[Collection entries]
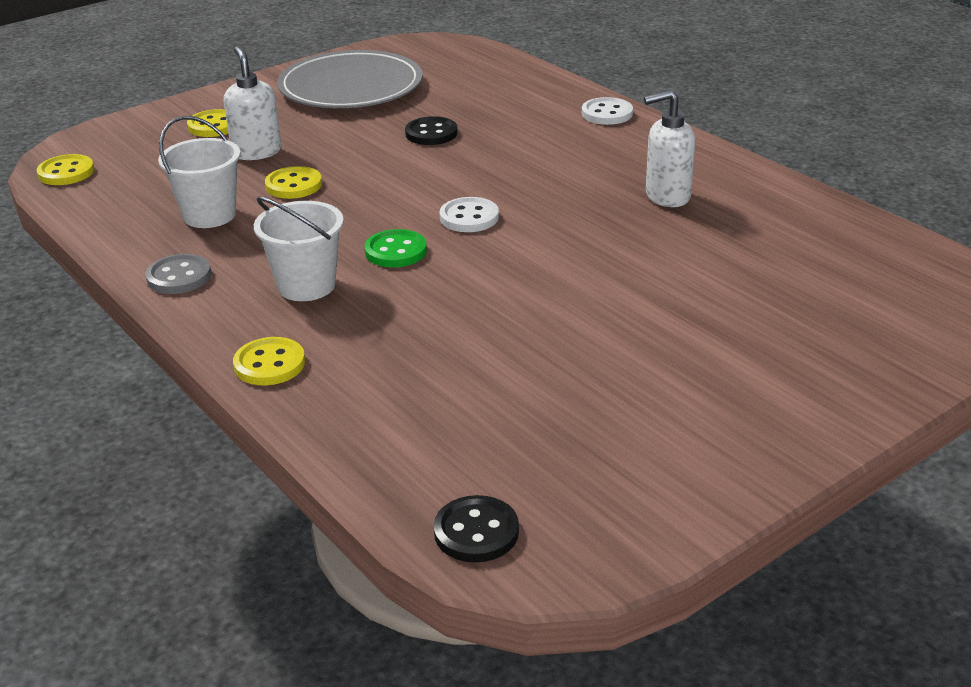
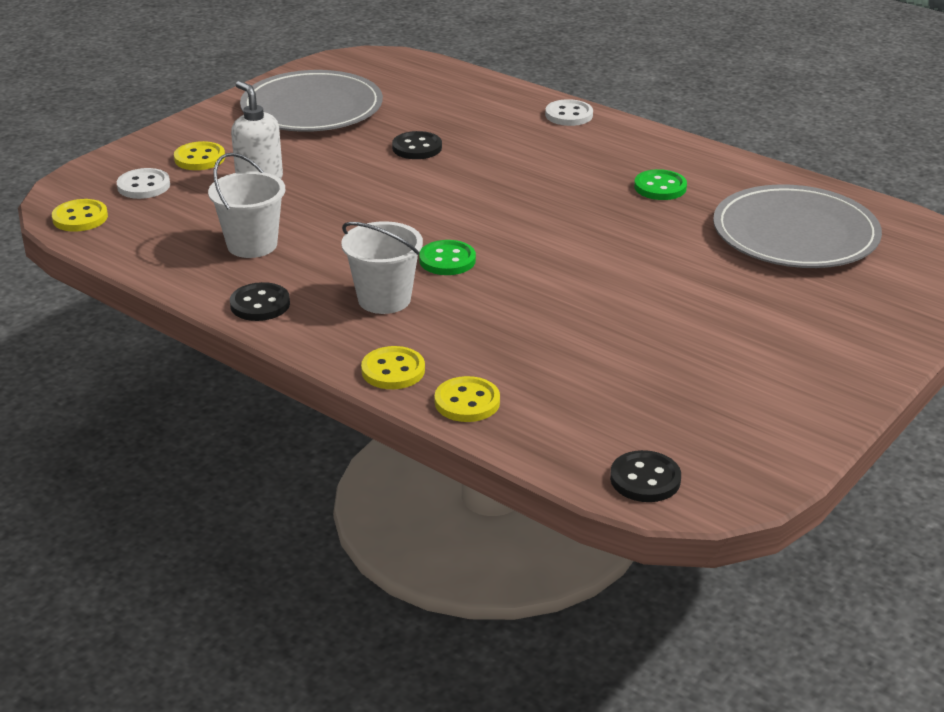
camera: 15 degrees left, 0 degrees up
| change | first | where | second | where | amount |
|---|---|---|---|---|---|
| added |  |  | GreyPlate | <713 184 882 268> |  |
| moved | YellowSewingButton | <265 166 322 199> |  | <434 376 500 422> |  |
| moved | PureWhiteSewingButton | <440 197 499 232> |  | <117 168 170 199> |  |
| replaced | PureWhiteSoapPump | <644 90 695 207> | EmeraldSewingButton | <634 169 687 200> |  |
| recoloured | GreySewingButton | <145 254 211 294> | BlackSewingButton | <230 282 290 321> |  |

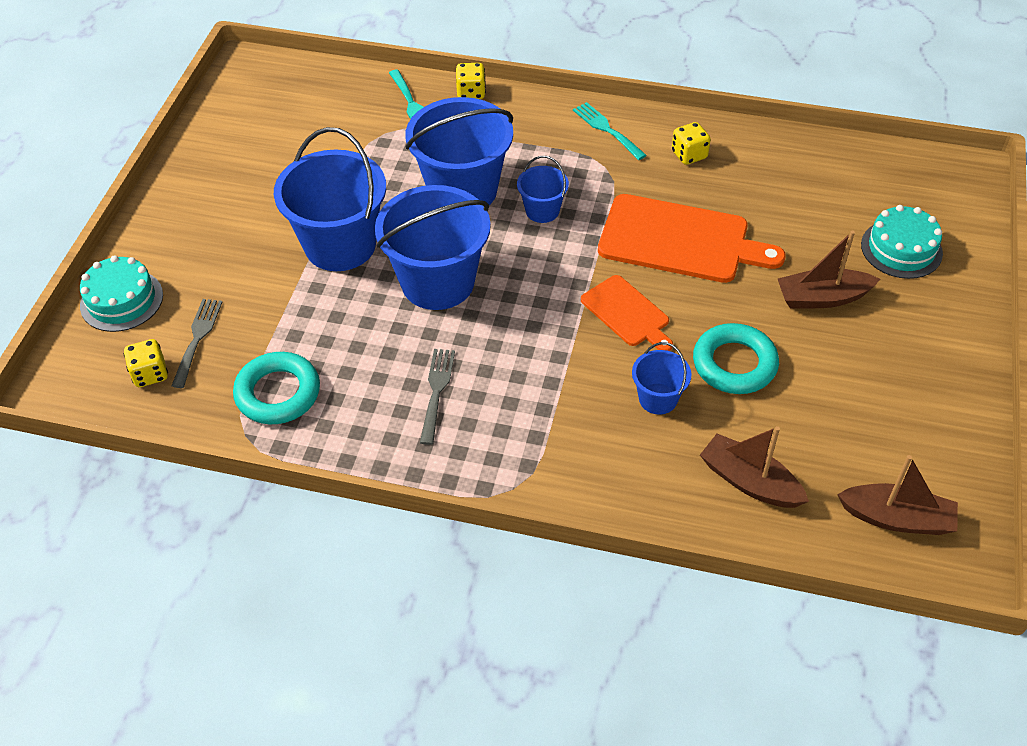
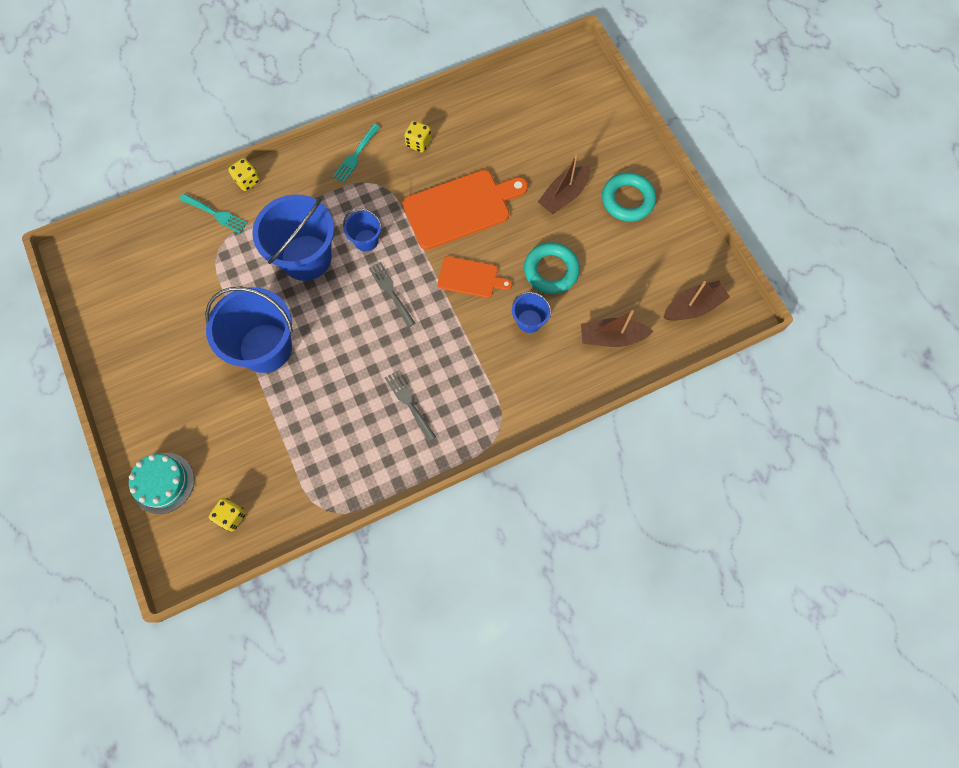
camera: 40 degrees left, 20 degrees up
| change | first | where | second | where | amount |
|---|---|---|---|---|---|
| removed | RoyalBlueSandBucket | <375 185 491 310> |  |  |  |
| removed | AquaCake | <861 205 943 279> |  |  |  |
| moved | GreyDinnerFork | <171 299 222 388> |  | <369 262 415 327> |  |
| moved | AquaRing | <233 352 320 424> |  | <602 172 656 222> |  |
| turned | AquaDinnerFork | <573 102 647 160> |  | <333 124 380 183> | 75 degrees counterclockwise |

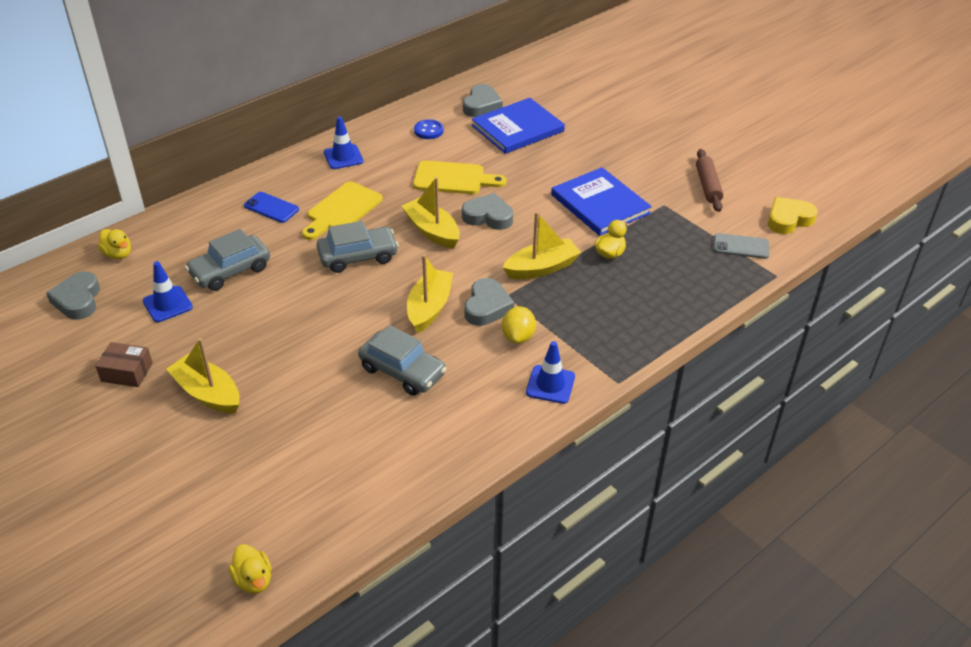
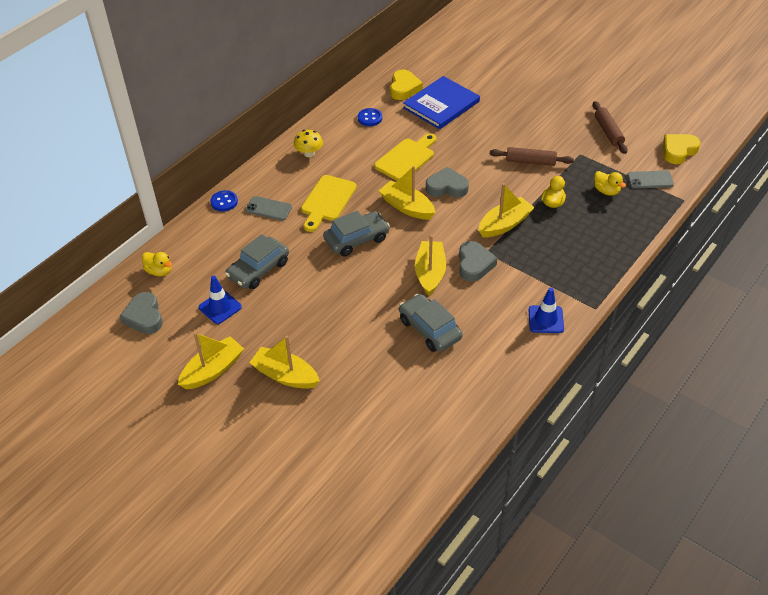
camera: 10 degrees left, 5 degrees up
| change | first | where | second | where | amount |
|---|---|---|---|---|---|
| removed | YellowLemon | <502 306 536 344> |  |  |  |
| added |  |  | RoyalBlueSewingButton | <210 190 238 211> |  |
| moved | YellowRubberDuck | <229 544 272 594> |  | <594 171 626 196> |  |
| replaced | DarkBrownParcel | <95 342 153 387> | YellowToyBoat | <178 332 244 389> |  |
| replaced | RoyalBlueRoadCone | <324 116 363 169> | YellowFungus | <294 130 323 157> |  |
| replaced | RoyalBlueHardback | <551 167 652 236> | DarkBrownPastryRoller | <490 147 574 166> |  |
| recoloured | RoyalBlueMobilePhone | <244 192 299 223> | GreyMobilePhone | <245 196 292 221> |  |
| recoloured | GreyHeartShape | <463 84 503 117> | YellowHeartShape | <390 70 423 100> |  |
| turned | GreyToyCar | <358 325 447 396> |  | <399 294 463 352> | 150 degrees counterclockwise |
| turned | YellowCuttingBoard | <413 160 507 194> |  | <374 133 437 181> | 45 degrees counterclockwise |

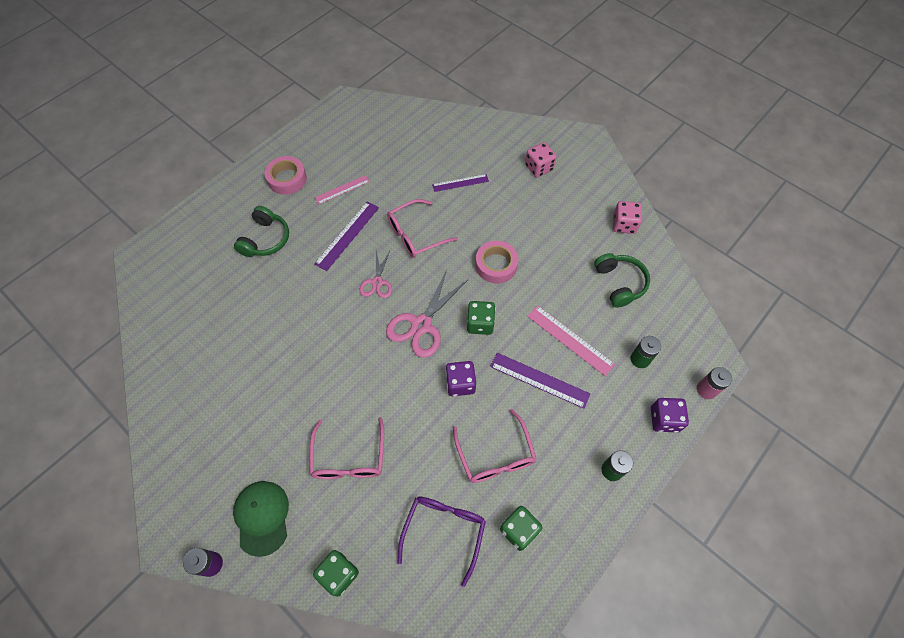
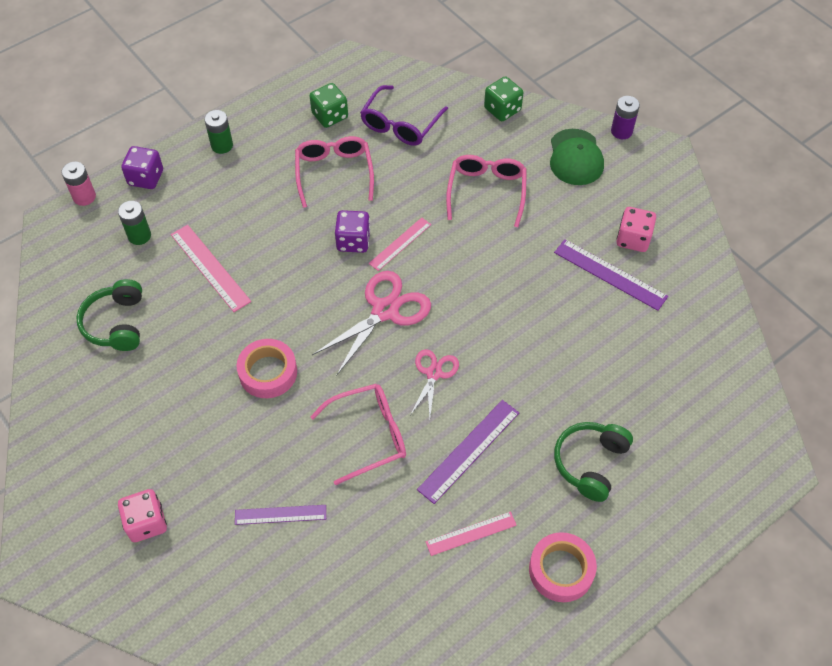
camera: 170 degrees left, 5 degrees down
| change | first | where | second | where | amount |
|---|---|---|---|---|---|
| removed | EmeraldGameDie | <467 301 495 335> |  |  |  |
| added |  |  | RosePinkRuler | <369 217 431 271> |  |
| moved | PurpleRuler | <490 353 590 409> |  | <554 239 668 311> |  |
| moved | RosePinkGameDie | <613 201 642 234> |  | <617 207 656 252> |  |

Activity: Leave out the pictures and retype the rest of the entries exactly.

Exercise response:
camera: 15 degrees left, 0 degrees up
| change | first | where | second | where | amount |
|---|---|---|---|---|---|
| added |  |  | GreyPlate | <713 184 882 268> |  |
| moved | YellowSewingButton | <265 166 322 199> |  | <434 376 500 422> |  |
| moved | PureWhiteSewingButton | <440 197 499 232> |  | <117 168 170 199> |  |
| replaced | PureWhiteSoapPump | <644 90 695 207> | EmeraldSewingButton | <634 169 687 200> |  |
| recoloured | GreySewingButton | <145 254 211 294> | BlackSewingButton | <230 282 290 321> |  |

camera: 40 degrees left, 20 degrees up
| change | first | where | second | where | amount |
|---|---|---|---|---|---|
| removed | RoyalBlueSandBucket | <375 185 491 310> |  |  |  |
| removed | AquaCake | <861 205 943 279> |  |  |  |
| moved | GreyDinnerFork | <171 299 222 388> |  | <369 262 415 327> |  |
| moved | AquaRing | <233 352 320 424> |  | <602 172 656 222> |  |
| turned | AquaDinnerFork | <573 102 647 160> |  | <333 124 380 183> | 75 degrees counterclockwise |

camera: 10 degrees left, 5 degrees up
| change | first | where | second | where | amount |
|---|---|---|---|---|---|
| removed | YellowLemon | <502 306 536 344> |  |  |  |
| added |  |  | RoyalBlueSewingButton | <210 190 238 211> |  |
| moved | YellowRubberDuck | <229 544 272 594> |  | <594 171 626 196> |  |
| replaced | DarkBrownParcel | <95 342 153 387> | YellowToyBoat | <178 332 244 389> |  |
| replaced | RoyalBlueRoadCone | <324 116 363 169> | YellowFungus | <294 130 323 157> |  |
| replaced | RoyalBlueHardback | <551 167 652 236> | DarkBrownPastryRoller | <490 147 574 166> |  |
| recoloured | RoyalBlueMobilePhone | <244 192 299 223> | GreyMobilePhone | <245 196 292 221> |  |
| recoloured | GreyHeartShape | <463 84 503 117> | YellowHeartShape | <390 70 423 100> |  |
| turned | GreyToyCar | <358 325 447 396> |  | <399 294 463 352> | 150 degrees counterclockwise |
| turned | YellowCuttingBoard | <413 160 507 194> |  | <374 133 437 181> | 45 degrees counterclockwise |

camera: 170 degrees left, 5 degrees down
| change | first | where | second | where | amount |
|---|---|---|---|---|---|
| removed | EmeraldGameDie | <467 301 495 335> |  |  |  |
| added |  |  | RosePinkRuler | <369 217 431 271> |  |
| moved | PurpleRuler | <490 353 590 409> |  | <554 239 668 311> |  |
| moved | RosePinkGameDie | <613 201 642 234> |  | <617 207 656 252> |  |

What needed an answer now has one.